Source data =>
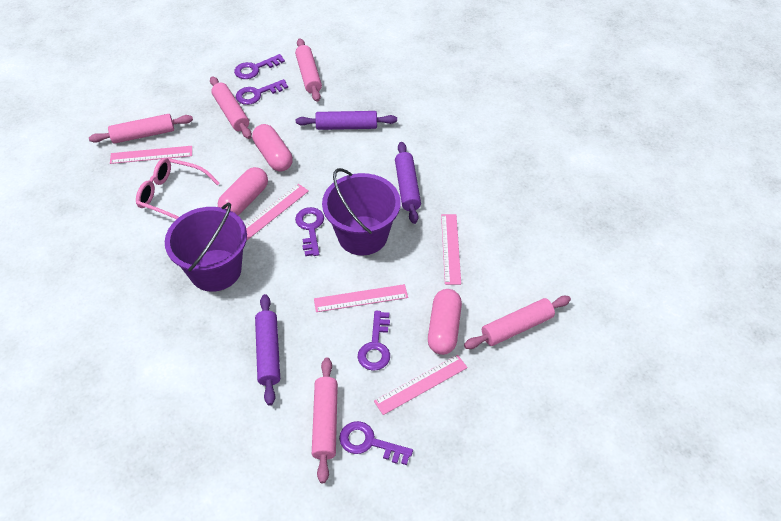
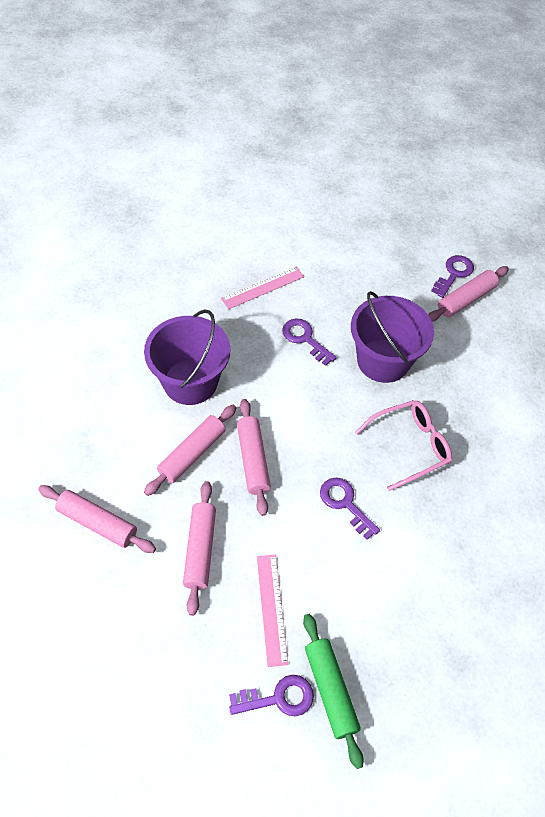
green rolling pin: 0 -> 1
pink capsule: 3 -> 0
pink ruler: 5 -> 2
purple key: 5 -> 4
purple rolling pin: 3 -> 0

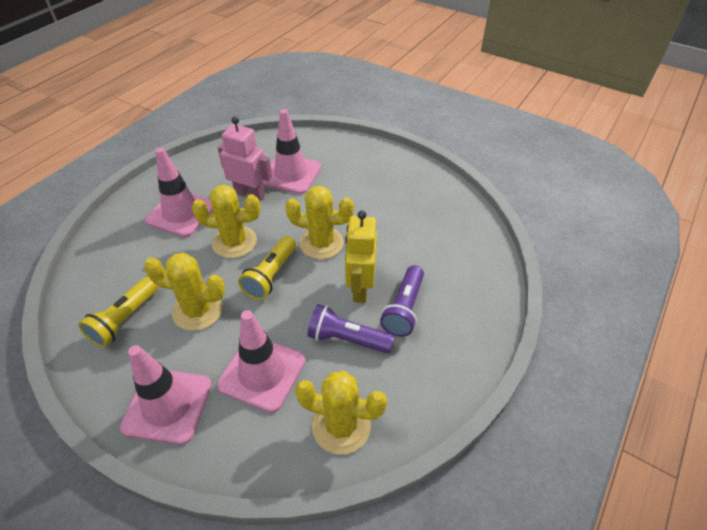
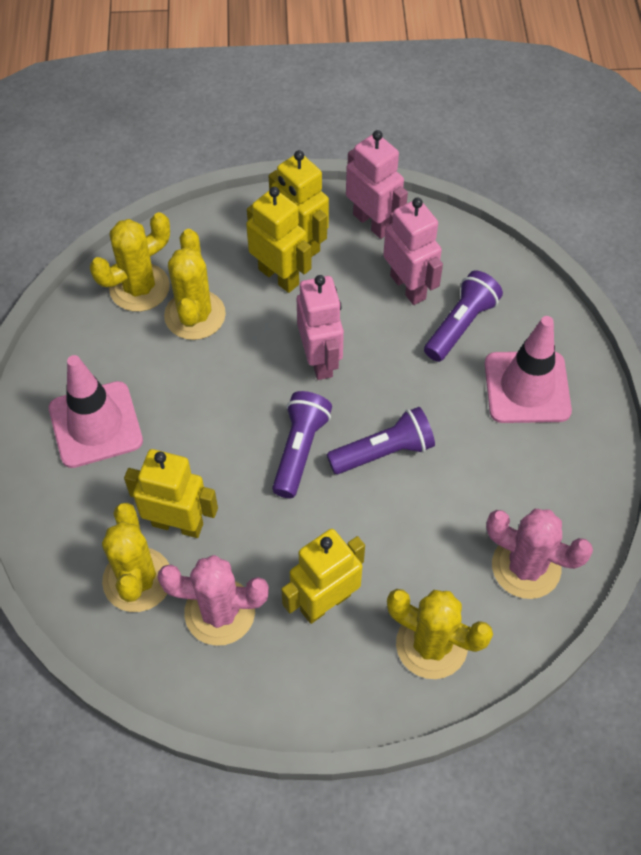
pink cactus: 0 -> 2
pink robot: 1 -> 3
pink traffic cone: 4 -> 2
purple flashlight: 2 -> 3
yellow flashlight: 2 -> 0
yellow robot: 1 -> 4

To do => Everything in the preceding material must be transcribed exactly, except the images.

Task result =>
green rolling pin: 0 -> 1
pink capsule: 3 -> 0
pink ruler: 5 -> 2
purple key: 5 -> 4
purple rolling pin: 3 -> 0

pink cactus: 0 -> 2
pink robot: 1 -> 3
pink traffic cone: 4 -> 2
purple flashlight: 2 -> 3
yellow flashlight: 2 -> 0
yellow robot: 1 -> 4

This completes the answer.